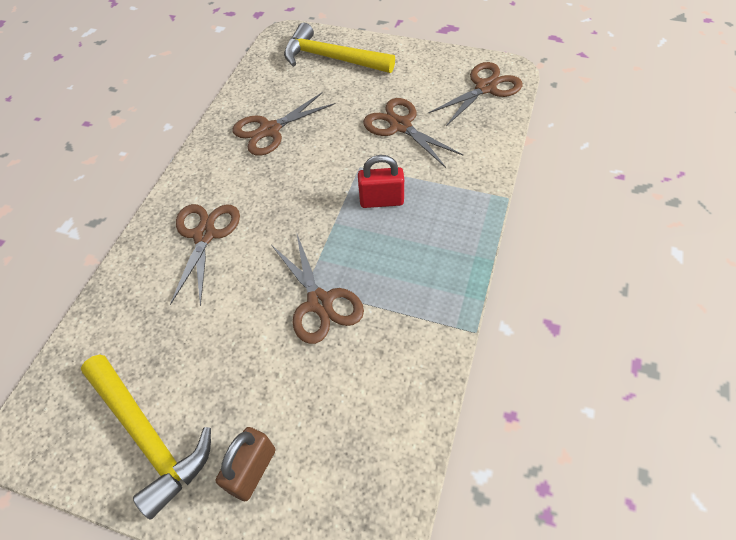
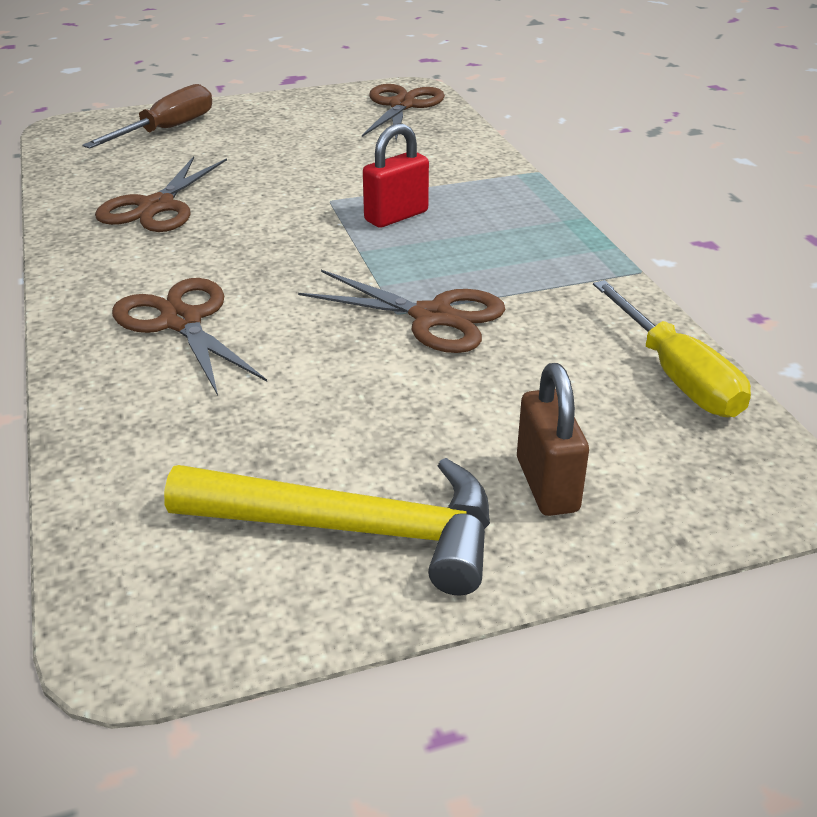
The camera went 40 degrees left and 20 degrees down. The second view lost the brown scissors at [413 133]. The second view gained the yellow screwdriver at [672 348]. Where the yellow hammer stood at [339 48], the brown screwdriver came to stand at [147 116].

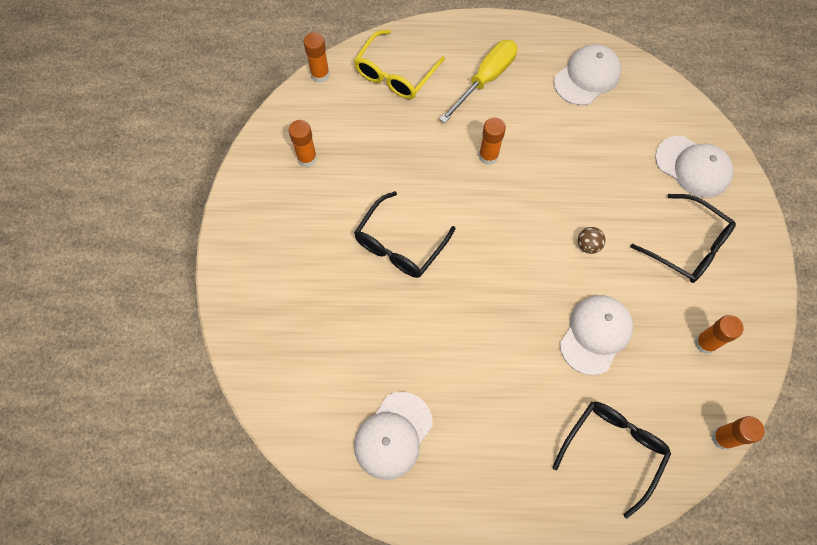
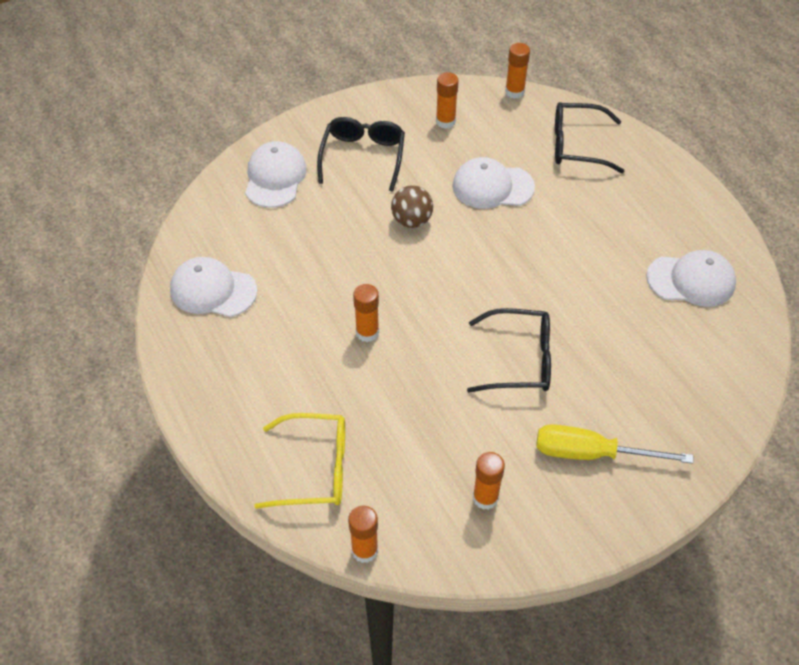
The camera went 120 degrees left and 15 degrees down. The yellow screwdriver ended up elsewhere, having gone from [478 81] to [614 444]. The size of the brown ball at [591 240] changed by a factor of 1.52.

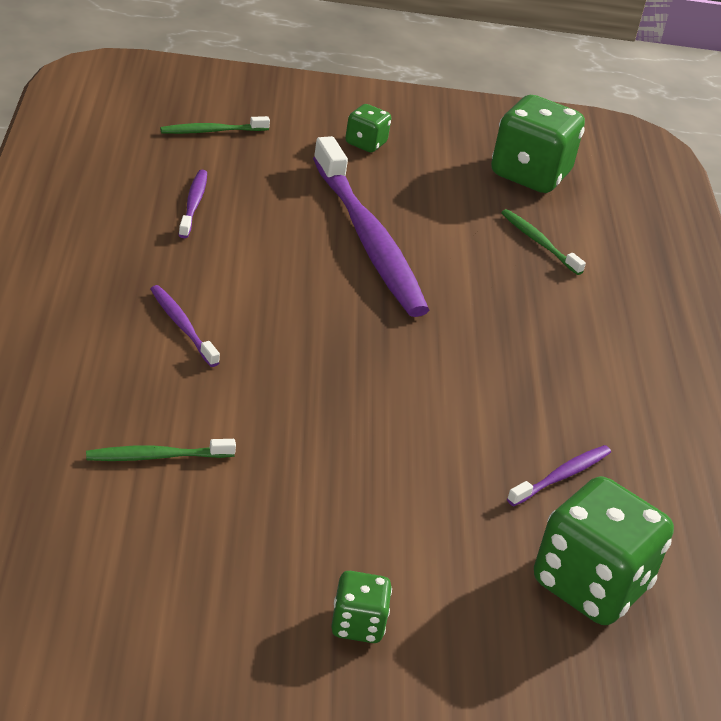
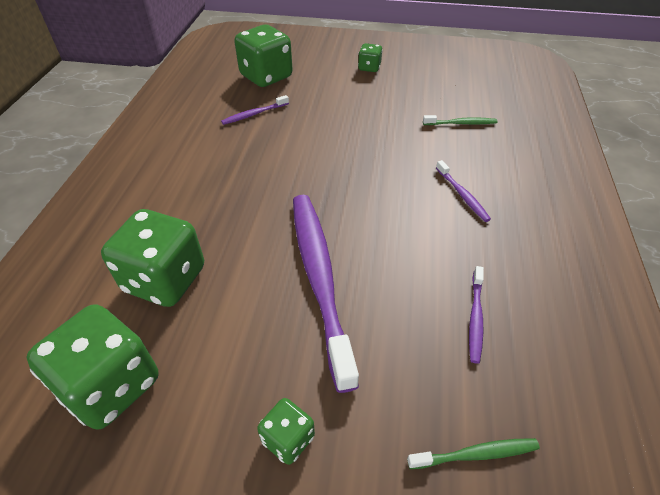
The camera went 165 degrees left and 10 degrees up. Where the leaf-green dental brush stood at [543 242], the leaf-green game die came to stand at [152 258].

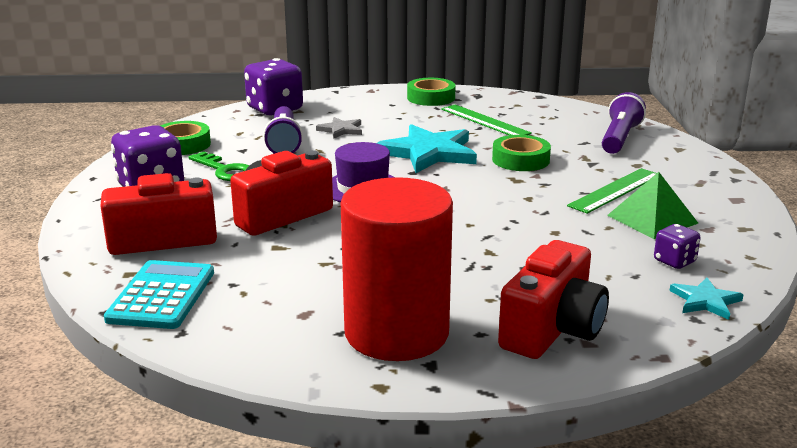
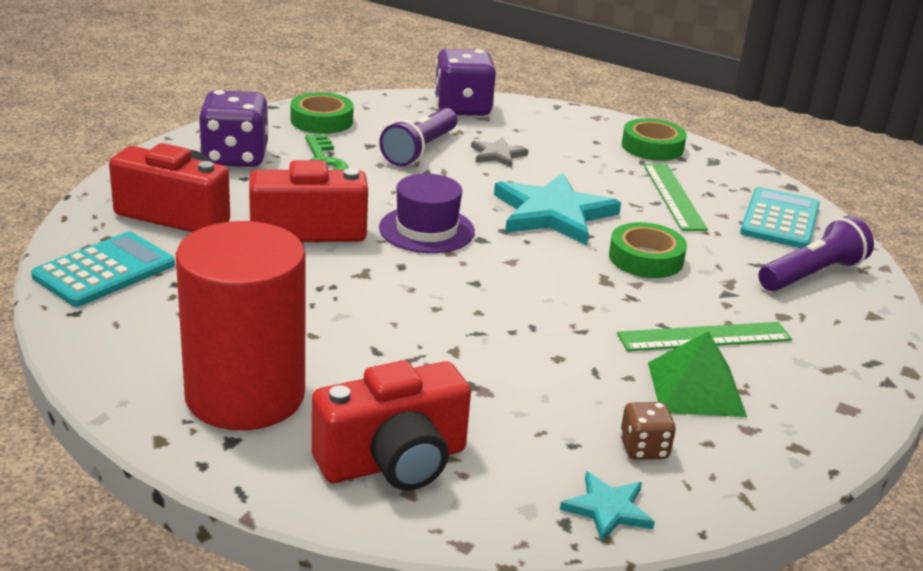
The camera went 30 degrees right and 5 degrees up. The second view gained the turquoise adding machine at [780 217]. What was the royal purple game die at [677 246] turned into the brown game die at [648 431].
++++++++++++++++++++
Drop the images; restate the listing exactly.

The camera went 40 degrees left and 20 degrees down. The second view lost the brown scissors at [413 133]. The second view gained the yellow screwdriver at [672 348]. Where the yellow hammer stood at [339 48], the brown screwdriver came to stand at [147 116].

The camera went 120 degrees left and 15 degrees down. The yellow screwdriver ended up elsewhere, having gone from [478 81] to [614 444]. The size of the brown ball at [591 240] changed by a factor of 1.52.

The camera went 165 degrees left and 10 degrees up. Where the leaf-green dental brush stood at [543 242], the leaf-green game die came to stand at [152 258].

The camera went 30 degrees right and 5 degrees up. The second view gained the turquoise adding machine at [780 217]. What was the royal purple game die at [677 246] turned into the brown game die at [648 431].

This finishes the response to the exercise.